### Work instruction
From the entries below, retype only the lines from the one with "- shifted: BLUE BOAT <415,275> to <795,241>" through the one with "- repainted: GREEN", exactly as written.
=-=-=
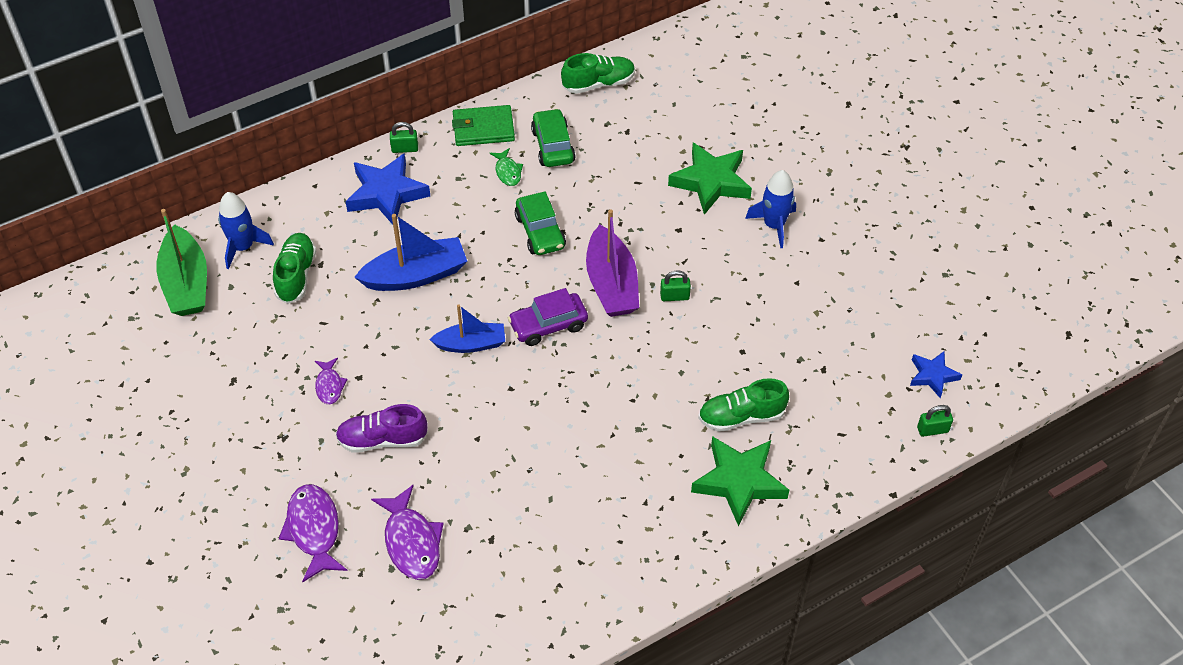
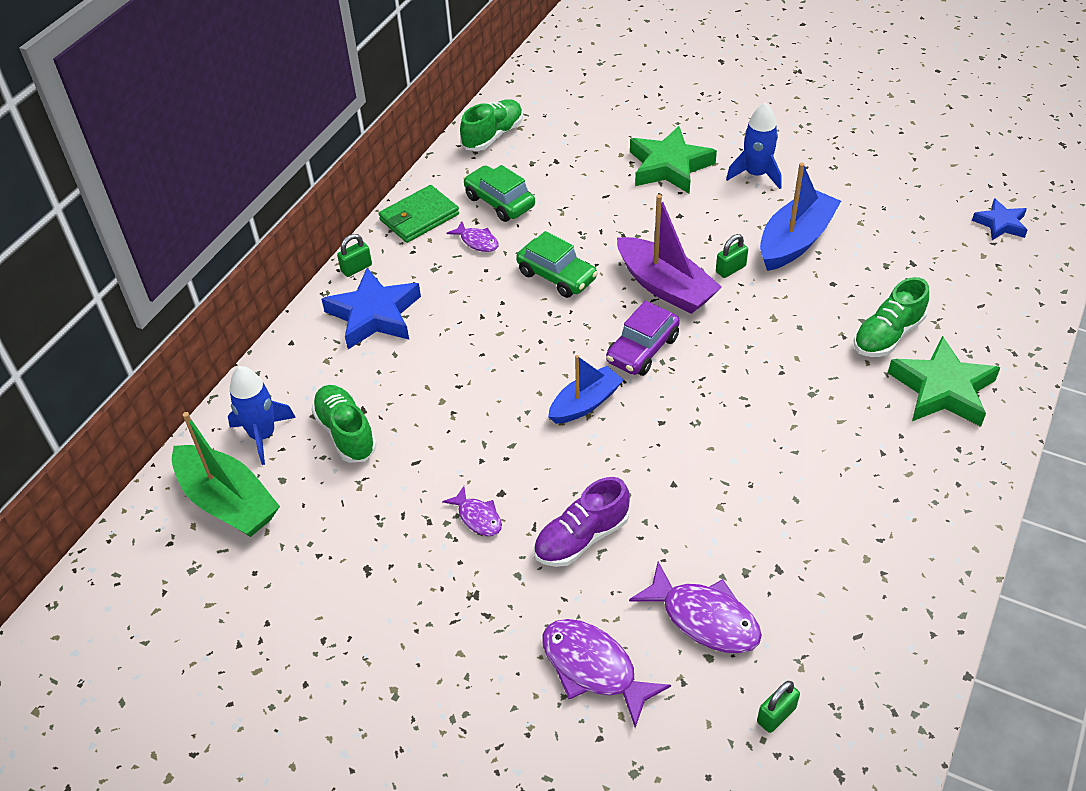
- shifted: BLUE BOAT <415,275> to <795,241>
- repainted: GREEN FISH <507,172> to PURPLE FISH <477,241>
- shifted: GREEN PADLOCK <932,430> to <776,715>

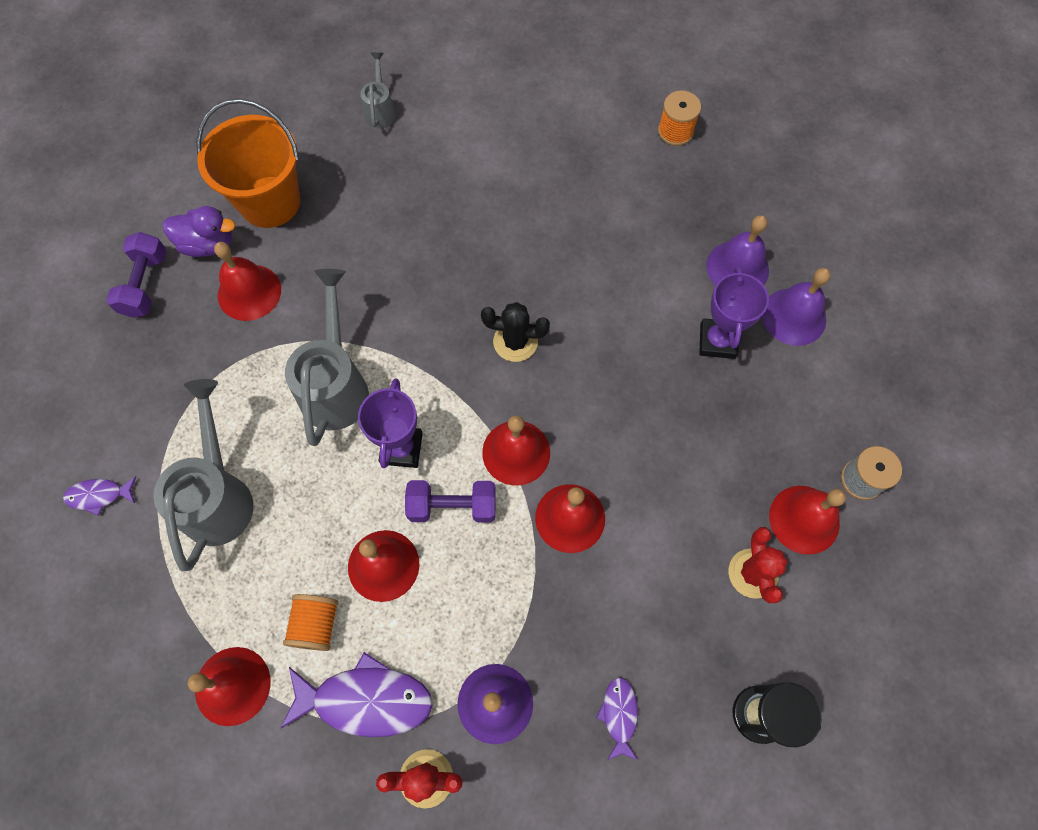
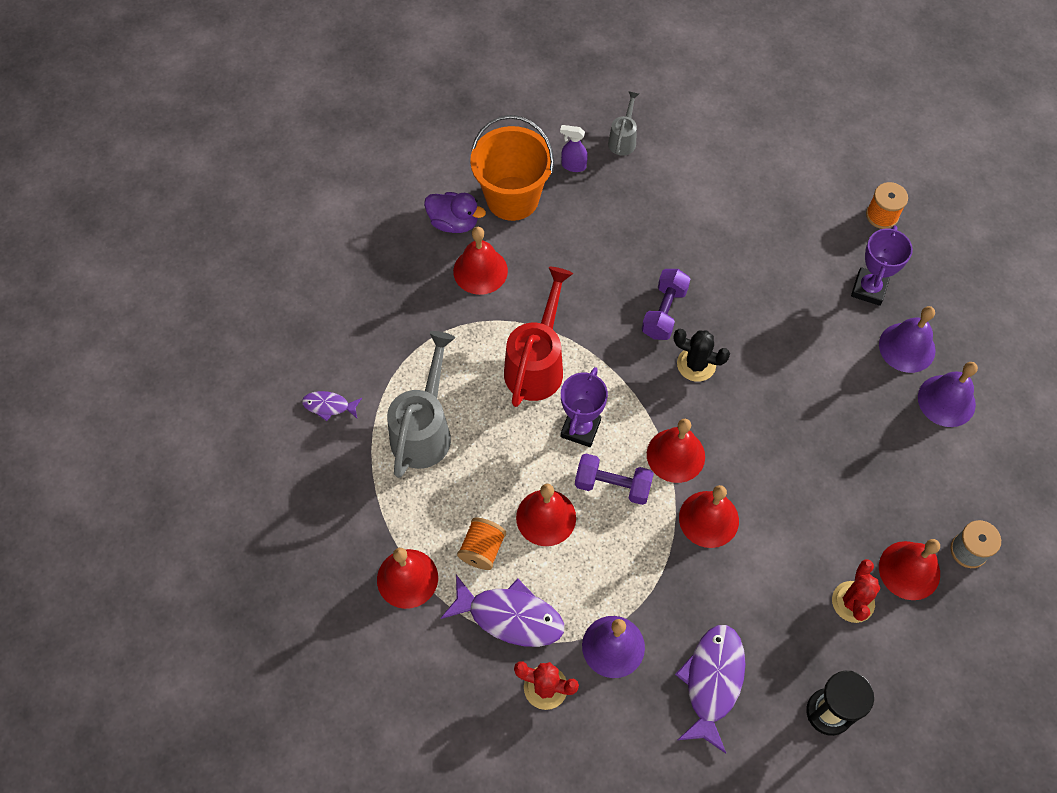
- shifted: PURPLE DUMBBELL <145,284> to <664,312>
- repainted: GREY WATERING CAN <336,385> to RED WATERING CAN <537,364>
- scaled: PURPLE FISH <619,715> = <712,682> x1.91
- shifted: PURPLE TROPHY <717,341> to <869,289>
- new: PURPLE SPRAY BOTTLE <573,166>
=-=-=
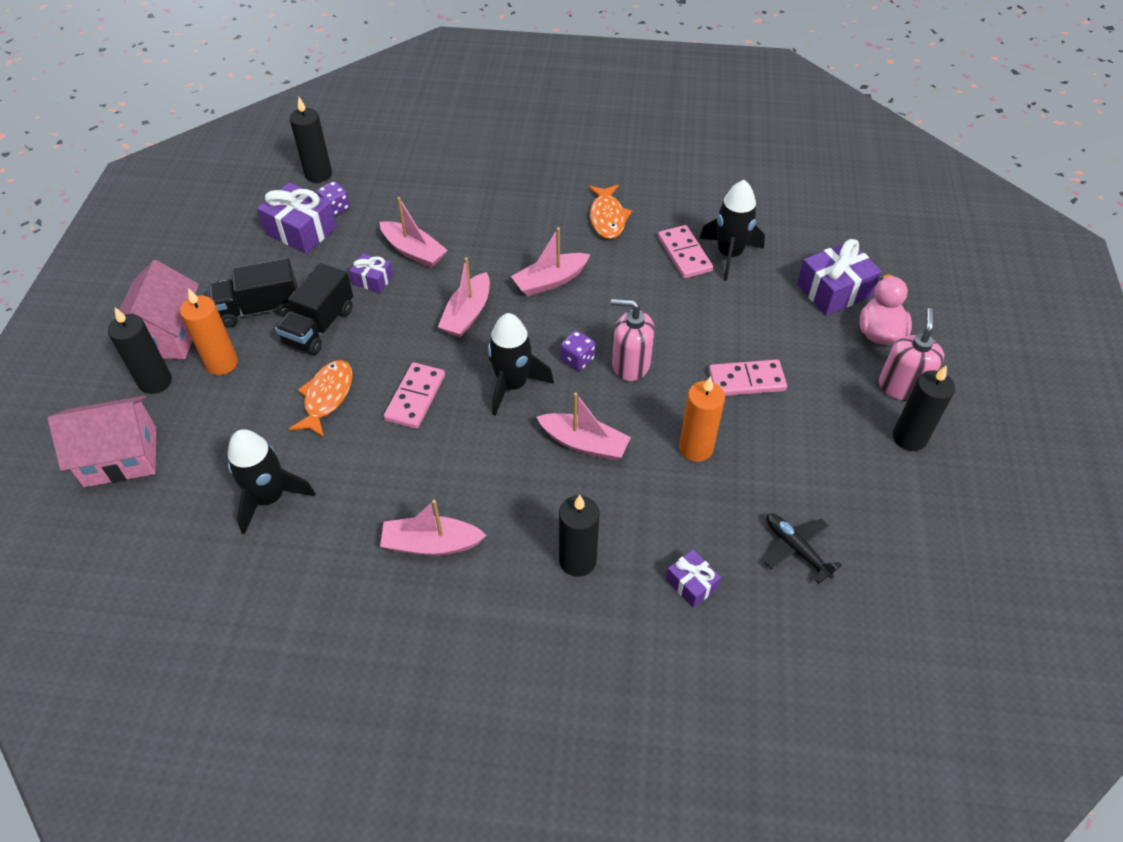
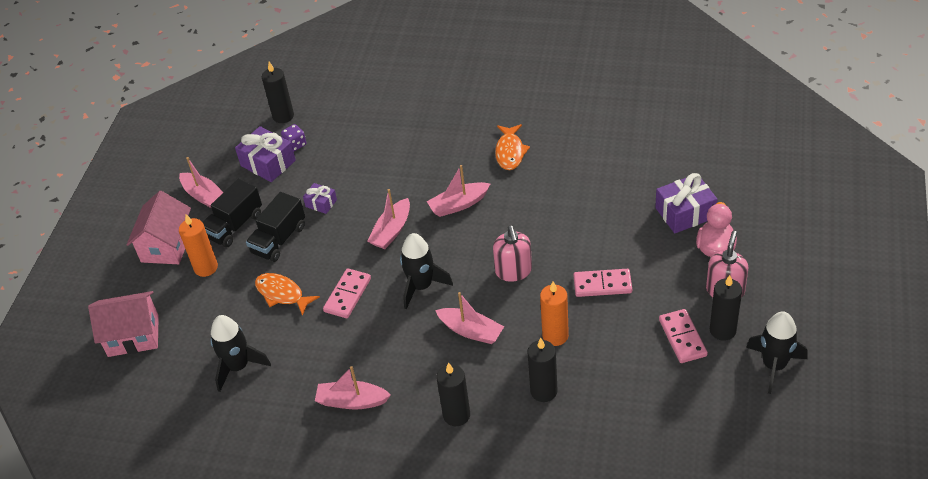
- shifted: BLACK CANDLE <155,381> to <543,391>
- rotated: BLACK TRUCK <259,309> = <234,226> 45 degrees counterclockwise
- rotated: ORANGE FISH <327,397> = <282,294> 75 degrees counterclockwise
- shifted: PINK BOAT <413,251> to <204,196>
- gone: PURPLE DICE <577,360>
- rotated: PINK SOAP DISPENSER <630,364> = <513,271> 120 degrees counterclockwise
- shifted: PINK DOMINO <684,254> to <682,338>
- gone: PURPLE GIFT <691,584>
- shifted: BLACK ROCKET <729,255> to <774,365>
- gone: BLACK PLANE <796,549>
=-=-=
### Solution for this problem
- shifted: BLUE BOAT <415,275> to <795,241>
- repainted: GREEN FISH <507,172> to PURPLE FISH <477,241>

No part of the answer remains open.